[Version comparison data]
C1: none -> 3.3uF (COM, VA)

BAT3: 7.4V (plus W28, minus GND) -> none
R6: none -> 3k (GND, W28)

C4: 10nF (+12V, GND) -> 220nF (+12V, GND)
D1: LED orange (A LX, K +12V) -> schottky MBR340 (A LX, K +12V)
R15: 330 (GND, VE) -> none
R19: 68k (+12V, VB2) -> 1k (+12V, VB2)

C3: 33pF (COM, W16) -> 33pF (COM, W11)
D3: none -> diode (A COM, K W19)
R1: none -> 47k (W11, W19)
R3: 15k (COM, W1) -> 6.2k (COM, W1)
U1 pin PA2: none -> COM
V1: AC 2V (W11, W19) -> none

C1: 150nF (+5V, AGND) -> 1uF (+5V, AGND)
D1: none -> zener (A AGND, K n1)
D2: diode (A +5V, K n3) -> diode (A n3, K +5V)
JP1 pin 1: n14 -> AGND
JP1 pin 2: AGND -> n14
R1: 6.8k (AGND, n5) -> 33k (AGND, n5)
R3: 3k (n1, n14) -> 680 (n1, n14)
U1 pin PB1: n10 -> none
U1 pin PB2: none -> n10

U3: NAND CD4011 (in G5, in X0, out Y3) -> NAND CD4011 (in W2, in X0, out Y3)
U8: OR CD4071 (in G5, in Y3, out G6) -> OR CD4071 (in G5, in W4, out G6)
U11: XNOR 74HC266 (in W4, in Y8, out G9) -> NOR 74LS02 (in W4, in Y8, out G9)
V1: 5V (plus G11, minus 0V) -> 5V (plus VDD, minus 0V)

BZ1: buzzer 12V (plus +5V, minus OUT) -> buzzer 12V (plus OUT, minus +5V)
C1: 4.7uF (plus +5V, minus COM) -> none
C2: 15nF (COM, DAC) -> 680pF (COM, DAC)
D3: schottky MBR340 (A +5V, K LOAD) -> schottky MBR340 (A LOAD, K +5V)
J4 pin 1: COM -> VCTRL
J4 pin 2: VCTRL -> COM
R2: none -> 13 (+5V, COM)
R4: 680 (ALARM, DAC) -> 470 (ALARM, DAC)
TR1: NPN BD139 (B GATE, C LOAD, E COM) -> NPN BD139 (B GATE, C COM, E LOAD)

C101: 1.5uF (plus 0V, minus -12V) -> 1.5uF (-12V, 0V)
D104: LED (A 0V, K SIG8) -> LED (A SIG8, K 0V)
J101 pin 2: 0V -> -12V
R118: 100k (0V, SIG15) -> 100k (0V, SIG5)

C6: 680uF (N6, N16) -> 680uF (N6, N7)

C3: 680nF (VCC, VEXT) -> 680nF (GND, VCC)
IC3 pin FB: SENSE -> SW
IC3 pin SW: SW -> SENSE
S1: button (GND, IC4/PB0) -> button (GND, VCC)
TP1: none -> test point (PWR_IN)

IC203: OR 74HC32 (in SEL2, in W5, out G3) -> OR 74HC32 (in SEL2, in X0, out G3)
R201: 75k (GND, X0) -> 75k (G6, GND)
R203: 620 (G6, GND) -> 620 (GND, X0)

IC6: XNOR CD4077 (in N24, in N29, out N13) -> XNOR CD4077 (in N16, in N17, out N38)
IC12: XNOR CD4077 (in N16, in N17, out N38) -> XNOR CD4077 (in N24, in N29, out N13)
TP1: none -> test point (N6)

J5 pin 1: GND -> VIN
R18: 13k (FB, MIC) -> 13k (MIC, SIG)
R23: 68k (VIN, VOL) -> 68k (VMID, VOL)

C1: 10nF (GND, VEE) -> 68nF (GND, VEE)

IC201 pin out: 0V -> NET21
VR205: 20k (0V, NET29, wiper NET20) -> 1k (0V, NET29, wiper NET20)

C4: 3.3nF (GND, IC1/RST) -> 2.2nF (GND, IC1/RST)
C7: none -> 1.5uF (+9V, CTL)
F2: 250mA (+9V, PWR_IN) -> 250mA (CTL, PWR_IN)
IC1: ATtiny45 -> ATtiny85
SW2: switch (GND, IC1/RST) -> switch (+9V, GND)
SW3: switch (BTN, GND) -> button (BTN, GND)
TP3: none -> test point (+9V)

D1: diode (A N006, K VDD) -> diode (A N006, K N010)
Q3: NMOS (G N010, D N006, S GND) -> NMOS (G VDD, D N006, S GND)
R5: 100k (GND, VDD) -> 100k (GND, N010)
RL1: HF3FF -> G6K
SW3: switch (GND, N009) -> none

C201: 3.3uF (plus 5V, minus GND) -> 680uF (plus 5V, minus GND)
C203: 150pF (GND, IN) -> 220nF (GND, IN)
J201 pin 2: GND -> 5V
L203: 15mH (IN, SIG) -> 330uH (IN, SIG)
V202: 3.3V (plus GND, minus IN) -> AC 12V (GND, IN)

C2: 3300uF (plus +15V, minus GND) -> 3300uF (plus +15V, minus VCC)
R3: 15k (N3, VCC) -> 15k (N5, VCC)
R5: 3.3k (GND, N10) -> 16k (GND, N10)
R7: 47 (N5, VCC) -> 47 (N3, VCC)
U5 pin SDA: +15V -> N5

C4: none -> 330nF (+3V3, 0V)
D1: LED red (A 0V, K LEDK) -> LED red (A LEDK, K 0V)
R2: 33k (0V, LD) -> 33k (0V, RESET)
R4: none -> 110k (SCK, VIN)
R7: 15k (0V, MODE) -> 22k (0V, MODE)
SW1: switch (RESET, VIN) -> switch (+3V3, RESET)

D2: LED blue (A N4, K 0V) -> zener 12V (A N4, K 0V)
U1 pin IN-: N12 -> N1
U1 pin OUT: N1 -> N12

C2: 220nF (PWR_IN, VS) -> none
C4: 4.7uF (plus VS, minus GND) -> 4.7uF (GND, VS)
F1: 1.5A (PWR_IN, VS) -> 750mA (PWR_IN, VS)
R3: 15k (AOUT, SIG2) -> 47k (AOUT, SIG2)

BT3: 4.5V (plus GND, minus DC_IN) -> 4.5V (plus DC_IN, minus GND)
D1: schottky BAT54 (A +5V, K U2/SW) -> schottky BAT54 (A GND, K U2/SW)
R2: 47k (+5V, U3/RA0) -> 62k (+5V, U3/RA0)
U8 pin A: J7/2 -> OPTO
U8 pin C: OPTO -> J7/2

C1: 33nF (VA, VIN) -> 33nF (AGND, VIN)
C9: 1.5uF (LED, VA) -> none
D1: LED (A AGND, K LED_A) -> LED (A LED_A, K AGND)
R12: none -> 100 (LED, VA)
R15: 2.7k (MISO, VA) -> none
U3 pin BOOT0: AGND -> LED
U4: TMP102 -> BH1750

• **What is needed**:
Scan the lines above for "test", then copy every one that has it.

• **Result of this exercise**:
TP1: none -> test point (PWR_IN)
TP1: none -> test point (N6)
TP3: none -> test point (+9V)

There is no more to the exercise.